### Try it
An exact copy of the lines from the one containing "camera: 20 degrees left, 10 degrees up" through the end of the material is all that is wanted; transcribe only those.

### Records for this exercise
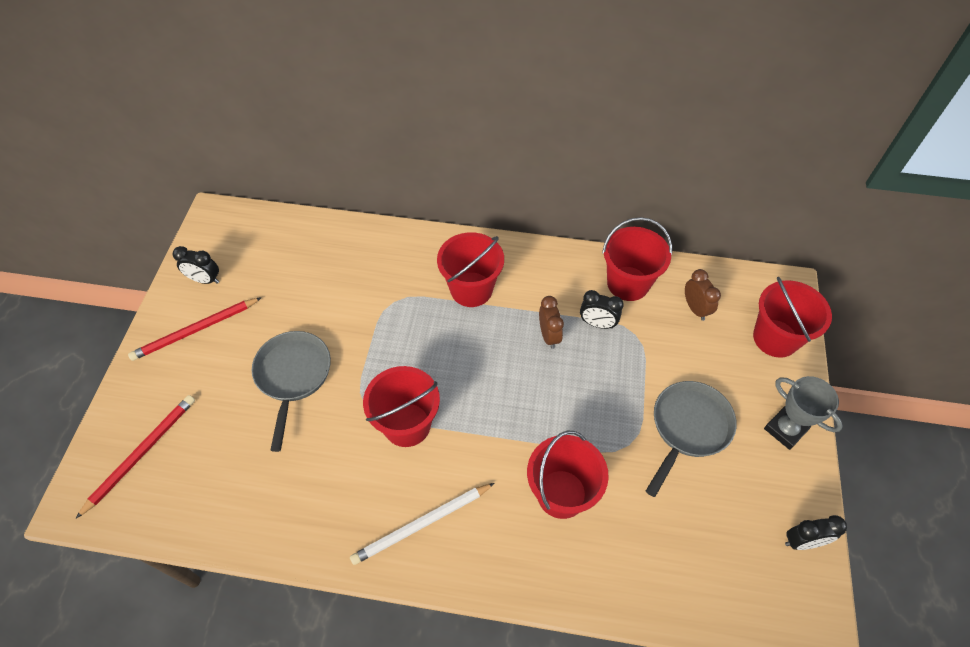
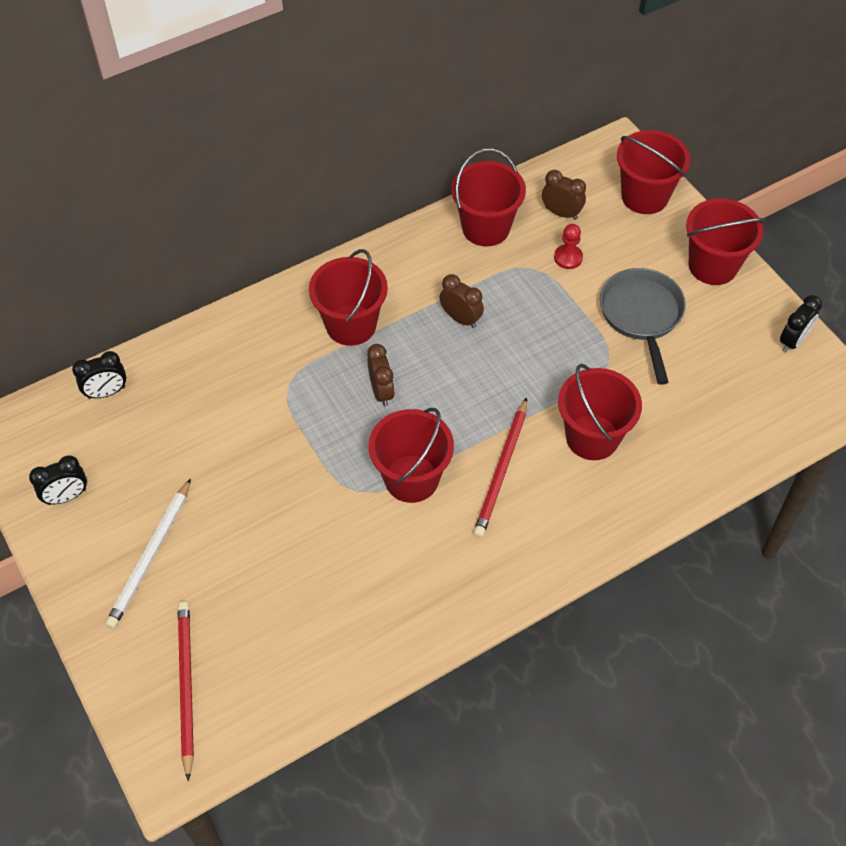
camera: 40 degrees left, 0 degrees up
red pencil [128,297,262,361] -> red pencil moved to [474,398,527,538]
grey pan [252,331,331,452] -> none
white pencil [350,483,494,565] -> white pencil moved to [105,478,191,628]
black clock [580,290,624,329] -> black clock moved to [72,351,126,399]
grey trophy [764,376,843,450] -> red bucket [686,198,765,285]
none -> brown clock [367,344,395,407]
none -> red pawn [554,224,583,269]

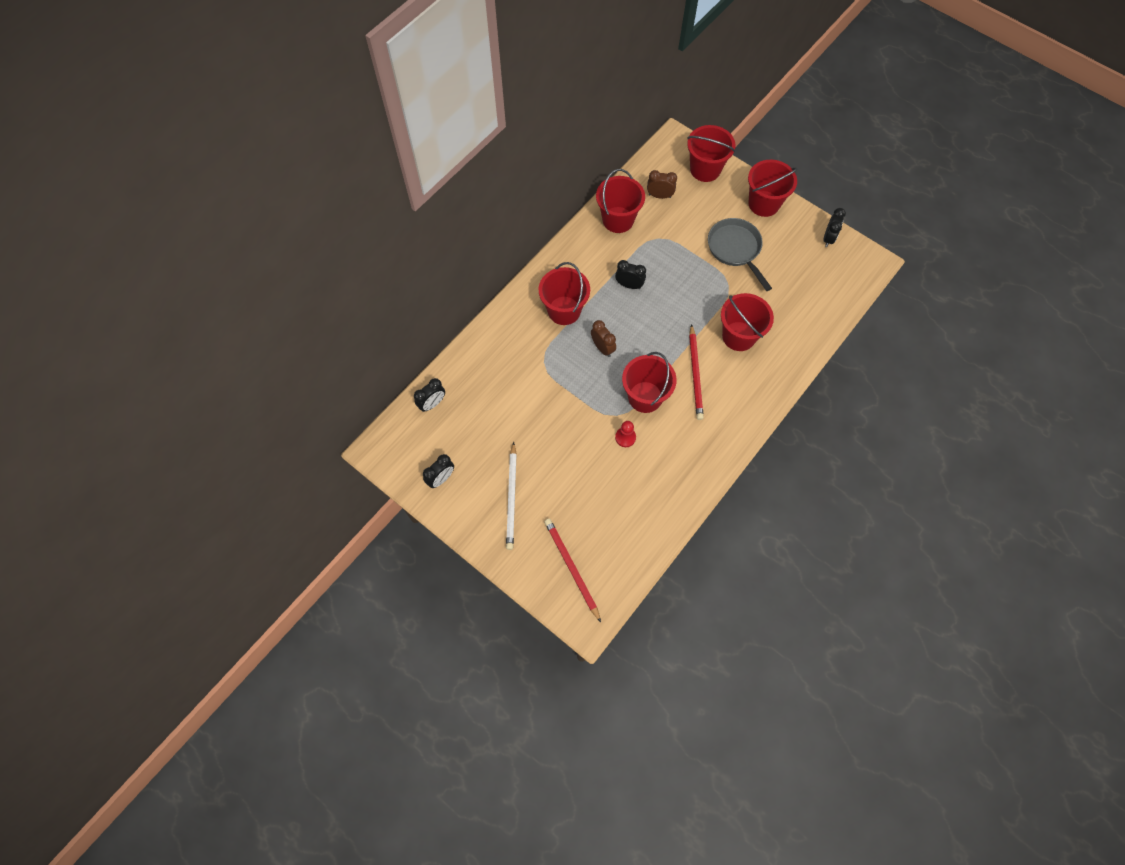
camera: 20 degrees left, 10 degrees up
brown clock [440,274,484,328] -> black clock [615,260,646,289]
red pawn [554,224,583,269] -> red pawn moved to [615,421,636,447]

### Solved exercise
camera: 20 degrees left, 10 degrees up
brown clock [440,274,484,328] -> black clock [615,260,646,289]
red pawn [554,224,583,269] -> red pawn moved to [615,421,636,447]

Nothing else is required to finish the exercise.